Action item:
Without the pictures, write the listing out again exactly as it appears.

Given data:
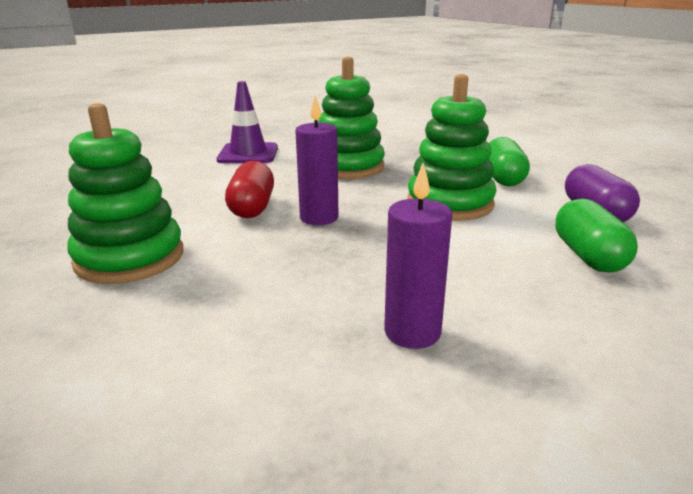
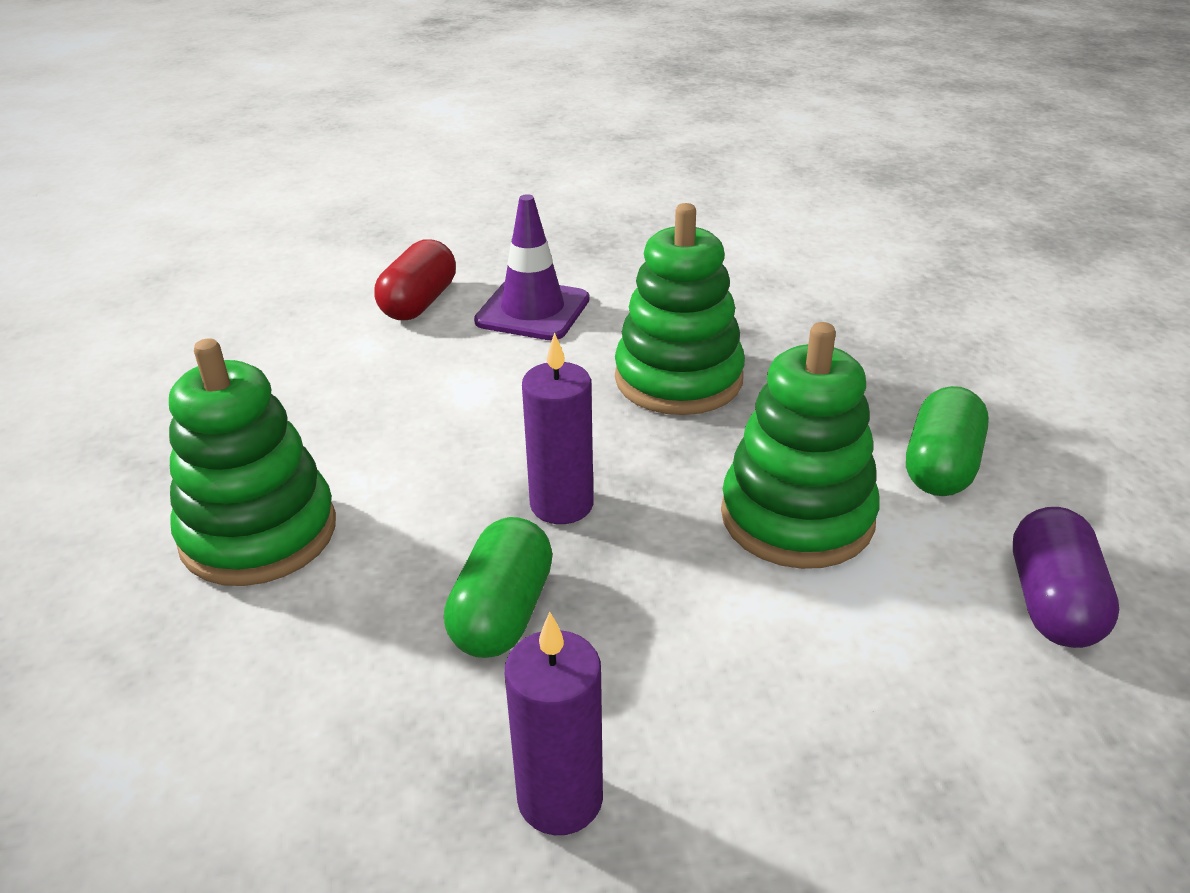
camera: 20 degrees right, 10 degrees up
(252, 207) = (473, 455): red capsule -> red capsule (419, 303)
(588, 256) = (953, 712): green capsule -> green capsule (502, 613)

Task result:
camera: 20 degrees right, 10 degrees up
(252, 207) = (473, 455): red capsule -> red capsule (419, 303)
(588, 256) = (953, 712): green capsule -> green capsule (502, 613)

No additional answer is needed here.